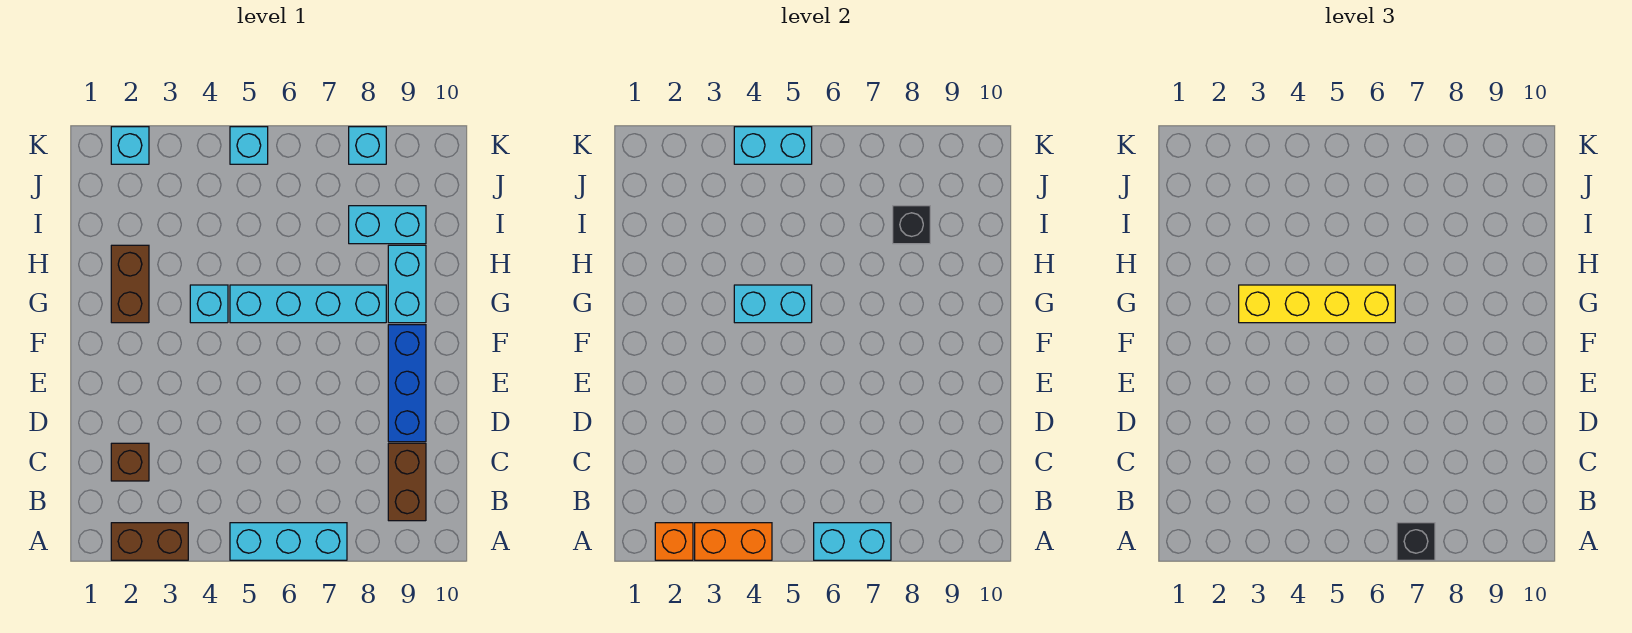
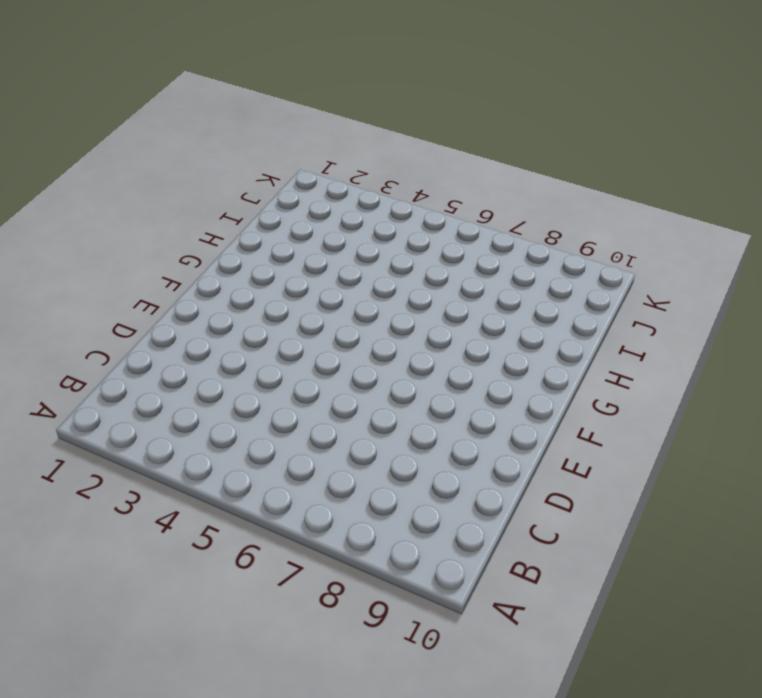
none -> brown brick A2:A3 level 1
none -> cyan brick A5:A7 level 1
none -> brown brick B9:C9 level 1

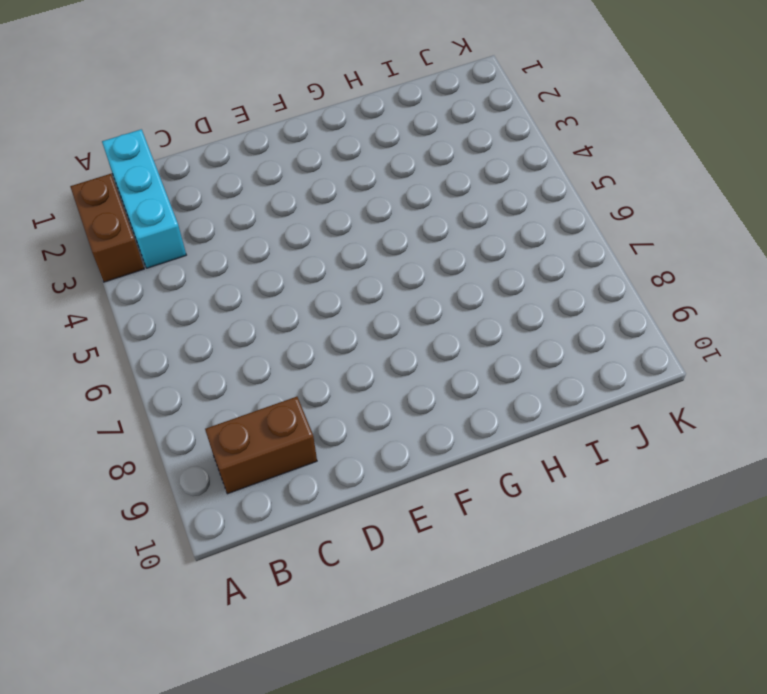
cyan brick B1:B3 level 1 -> cyan brick A5:A7 level 1
none -> brown brick C2 level 1
none -> blue brick D9:F9 level 1
none -> brown brick G2:H2 level 1

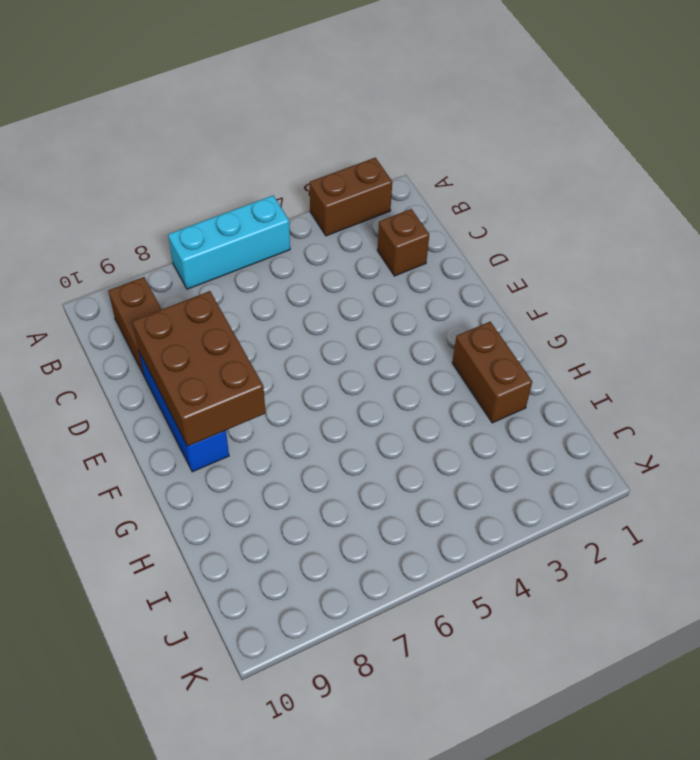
brown brick D8:F9 level 2 -> none
none -> cyan brick G4 level 1
none -> cyan brick G5:G8 level 1
none -> cyan brick G9:H9 level 1

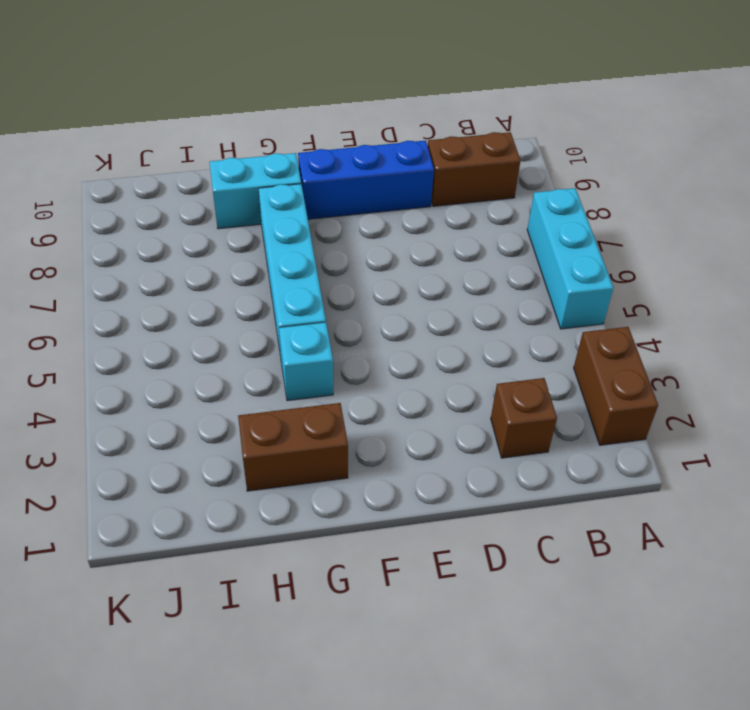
none -> cyan brick I8:I9 level 1
none -> cyan brick K2 level 1
none -> cyan brick K5 level 1

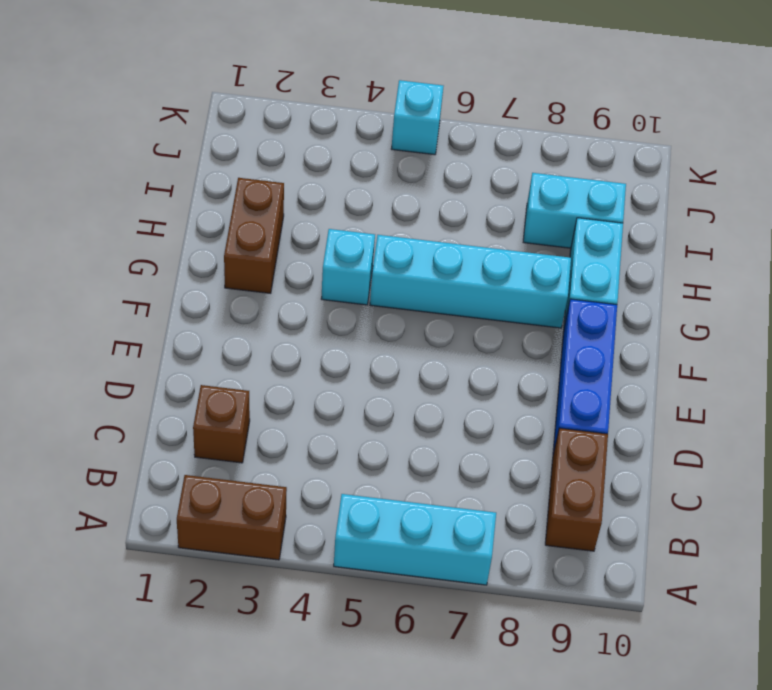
none -> cyan brick K2 level 1
none -> cyan brick K8 level 1
none -> orange brick A2 level 2

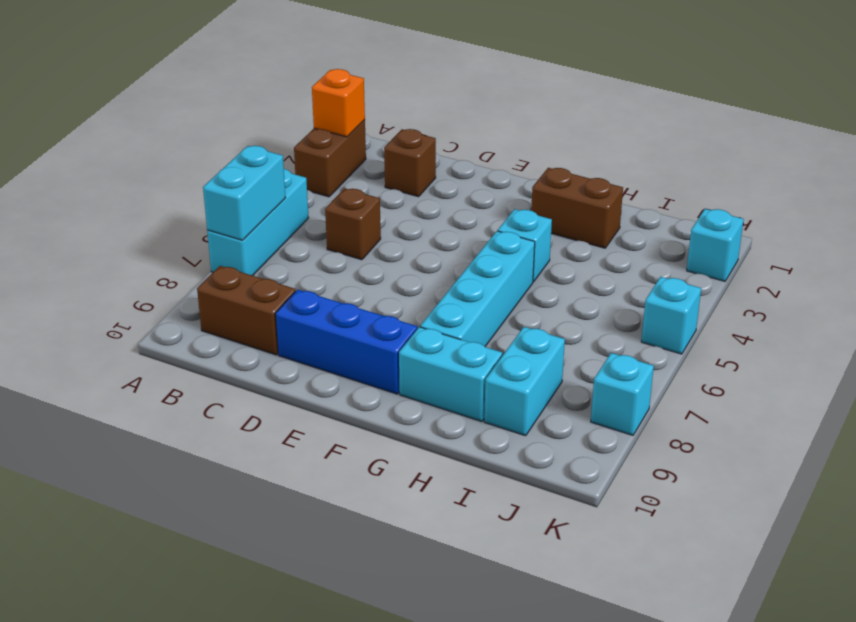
brown brick C5 level 1 -> none
none -> orange brick A3:A4 level 2
none -> cyan brick G4:G5 level 2
none -> black brick I8 level 2

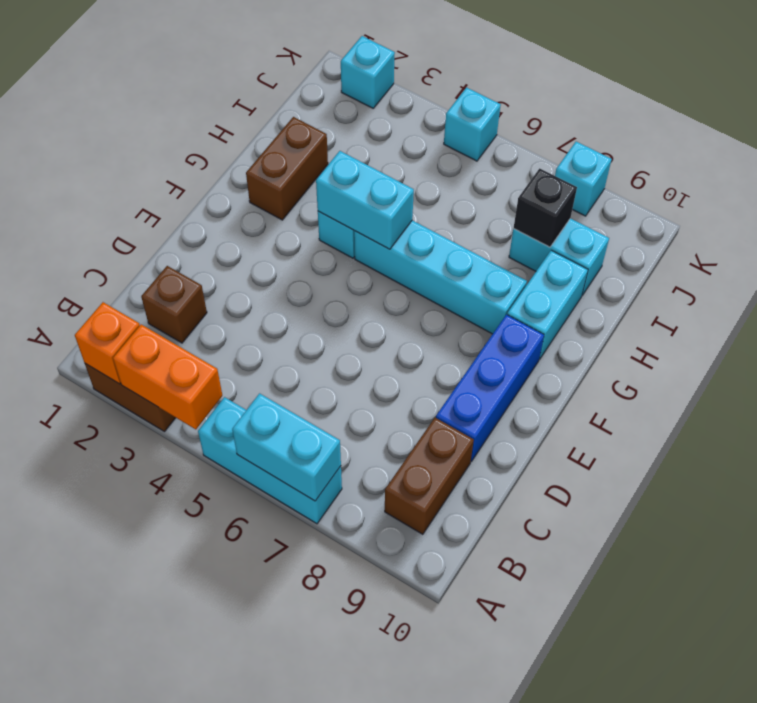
none -> cyan brick K4:K5 level 2
none -> black brick A7 level 3
none -> yellow brick G3:G6 level 3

--- --- ---

**TASK DETAILS:**
Beginning at the line that contains "none -> orange brick A3:A4 level 2" and ending at the last line of the data, return each line exactly; no picture belongs in the copy.

**ANSWER TO THIS EXERCISE:**
none -> orange brick A3:A4 level 2
none -> cyan brick G4:G5 level 2
none -> black brick I8 level 2

none -> cyan brick K4:K5 level 2
none -> black brick A7 level 3
none -> yellow brick G3:G6 level 3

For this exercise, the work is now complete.